Among the entries below, please repeat exactly and only the lines from the line containing "(498, 444) = (547, 498): white" to the line containing "(233, 328) = (203, 187): pink", both lines included.

Records contained in a dataset
########

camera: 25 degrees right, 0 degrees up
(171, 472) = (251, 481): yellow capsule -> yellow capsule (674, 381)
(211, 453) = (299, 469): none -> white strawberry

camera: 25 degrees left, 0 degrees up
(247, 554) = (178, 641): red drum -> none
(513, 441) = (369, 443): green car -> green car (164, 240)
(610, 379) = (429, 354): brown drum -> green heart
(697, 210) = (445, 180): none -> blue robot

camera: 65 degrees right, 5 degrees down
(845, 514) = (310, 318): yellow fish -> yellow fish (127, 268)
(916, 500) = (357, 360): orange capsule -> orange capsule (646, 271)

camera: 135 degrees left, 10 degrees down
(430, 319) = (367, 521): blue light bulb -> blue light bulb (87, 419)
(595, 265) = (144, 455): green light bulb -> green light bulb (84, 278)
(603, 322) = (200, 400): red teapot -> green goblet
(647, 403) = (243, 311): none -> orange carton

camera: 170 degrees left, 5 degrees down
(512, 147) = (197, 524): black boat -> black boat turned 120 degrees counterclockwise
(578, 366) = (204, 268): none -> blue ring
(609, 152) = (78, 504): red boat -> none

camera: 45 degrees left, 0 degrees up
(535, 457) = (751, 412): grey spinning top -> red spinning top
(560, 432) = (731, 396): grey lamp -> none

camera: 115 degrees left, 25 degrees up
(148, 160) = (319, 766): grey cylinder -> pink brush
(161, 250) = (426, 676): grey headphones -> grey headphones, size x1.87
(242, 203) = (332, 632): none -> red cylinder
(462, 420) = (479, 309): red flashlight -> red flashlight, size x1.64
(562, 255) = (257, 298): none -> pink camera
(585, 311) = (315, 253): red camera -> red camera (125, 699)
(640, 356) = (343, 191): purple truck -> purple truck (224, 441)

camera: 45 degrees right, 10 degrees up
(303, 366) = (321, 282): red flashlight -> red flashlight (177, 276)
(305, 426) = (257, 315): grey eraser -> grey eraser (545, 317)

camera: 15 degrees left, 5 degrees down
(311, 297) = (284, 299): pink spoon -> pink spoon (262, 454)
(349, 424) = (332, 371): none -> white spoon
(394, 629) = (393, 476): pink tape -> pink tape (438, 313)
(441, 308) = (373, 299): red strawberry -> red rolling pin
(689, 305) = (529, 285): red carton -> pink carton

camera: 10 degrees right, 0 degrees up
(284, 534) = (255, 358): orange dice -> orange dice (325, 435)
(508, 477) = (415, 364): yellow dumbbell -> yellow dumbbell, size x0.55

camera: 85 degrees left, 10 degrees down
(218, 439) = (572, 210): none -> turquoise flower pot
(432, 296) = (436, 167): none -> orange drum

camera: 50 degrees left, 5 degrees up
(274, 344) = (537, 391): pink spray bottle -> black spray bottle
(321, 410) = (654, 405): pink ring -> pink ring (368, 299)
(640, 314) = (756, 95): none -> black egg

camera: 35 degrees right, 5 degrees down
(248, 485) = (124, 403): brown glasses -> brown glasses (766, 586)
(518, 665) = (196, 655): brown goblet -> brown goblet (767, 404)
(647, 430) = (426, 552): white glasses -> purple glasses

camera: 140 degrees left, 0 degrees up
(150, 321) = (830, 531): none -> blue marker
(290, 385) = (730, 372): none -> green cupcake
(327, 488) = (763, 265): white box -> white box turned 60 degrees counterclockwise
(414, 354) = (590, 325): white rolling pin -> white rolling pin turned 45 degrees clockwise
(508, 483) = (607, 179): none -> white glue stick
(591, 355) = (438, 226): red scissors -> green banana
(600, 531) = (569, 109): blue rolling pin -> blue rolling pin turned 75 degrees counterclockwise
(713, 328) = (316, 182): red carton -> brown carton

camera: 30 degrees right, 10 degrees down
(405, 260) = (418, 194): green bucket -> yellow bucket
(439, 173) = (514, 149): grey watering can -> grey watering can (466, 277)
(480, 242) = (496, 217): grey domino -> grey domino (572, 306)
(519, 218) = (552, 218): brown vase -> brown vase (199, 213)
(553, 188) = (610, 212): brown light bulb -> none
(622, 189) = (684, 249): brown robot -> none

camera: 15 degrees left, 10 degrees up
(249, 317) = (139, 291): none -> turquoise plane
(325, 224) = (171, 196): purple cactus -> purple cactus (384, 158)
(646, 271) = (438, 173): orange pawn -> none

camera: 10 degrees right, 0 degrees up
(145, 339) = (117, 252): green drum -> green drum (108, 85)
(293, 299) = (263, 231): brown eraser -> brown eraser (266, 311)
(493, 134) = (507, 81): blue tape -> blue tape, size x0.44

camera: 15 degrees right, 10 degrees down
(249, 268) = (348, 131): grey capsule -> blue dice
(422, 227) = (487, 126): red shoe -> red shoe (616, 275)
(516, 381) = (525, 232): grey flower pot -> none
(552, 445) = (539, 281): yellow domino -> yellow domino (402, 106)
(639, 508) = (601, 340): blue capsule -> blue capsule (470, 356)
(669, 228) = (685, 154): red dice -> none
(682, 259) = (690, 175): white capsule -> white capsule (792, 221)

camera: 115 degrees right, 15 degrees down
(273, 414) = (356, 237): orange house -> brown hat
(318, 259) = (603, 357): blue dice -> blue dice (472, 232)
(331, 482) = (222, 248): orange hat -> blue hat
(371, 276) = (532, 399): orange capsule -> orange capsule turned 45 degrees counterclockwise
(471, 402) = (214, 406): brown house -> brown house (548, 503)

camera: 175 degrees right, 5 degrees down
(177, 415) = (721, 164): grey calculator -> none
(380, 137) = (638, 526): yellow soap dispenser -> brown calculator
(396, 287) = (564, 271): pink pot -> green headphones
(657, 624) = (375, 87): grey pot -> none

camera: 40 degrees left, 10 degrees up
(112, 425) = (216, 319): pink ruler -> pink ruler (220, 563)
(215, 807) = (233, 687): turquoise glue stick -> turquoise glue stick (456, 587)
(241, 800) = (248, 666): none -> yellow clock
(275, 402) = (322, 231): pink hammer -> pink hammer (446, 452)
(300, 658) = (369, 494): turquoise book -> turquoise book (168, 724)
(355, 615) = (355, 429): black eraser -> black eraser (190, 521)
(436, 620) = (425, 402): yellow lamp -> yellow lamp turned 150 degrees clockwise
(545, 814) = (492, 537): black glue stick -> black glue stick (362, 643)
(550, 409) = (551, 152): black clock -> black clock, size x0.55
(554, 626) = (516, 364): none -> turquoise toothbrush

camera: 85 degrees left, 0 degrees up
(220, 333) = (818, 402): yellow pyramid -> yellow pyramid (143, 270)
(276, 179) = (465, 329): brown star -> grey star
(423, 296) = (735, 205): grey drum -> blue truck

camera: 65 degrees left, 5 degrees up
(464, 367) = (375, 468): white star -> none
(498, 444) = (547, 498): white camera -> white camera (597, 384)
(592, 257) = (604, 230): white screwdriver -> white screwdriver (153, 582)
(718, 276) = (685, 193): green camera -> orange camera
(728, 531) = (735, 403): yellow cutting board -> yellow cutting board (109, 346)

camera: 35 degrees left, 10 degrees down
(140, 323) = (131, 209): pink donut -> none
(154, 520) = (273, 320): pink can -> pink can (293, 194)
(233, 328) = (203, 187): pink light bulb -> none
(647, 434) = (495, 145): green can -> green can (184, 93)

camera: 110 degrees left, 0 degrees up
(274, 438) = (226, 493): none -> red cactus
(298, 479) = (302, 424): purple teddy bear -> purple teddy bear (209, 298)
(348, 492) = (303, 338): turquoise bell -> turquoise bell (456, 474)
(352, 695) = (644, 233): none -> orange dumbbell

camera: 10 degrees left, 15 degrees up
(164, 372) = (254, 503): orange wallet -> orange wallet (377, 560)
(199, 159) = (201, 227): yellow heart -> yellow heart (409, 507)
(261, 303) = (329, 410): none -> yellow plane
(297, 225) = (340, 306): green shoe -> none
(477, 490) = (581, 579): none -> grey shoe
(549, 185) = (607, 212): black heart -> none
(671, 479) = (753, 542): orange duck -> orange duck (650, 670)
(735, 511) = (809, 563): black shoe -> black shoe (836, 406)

########

- **Answer below**:
(498, 444) = (547, 498): white camera -> white camera (597, 384)
(592, 257) = (604, 230): white screwdriver -> white screwdriver (153, 582)
(718, 276) = (685, 193): green camera -> orange camera
(728, 531) = (735, 403): yellow cutting board -> yellow cutting board (109, 346)

camera: 35 degrees left, 10 degrees down
(140, 323) = (131, 209): pink donut -> none
(154, 520) = (273, 320): pink can -> pink can (293, 194)
(233, 328) = (203, 187): pink light bulb -> none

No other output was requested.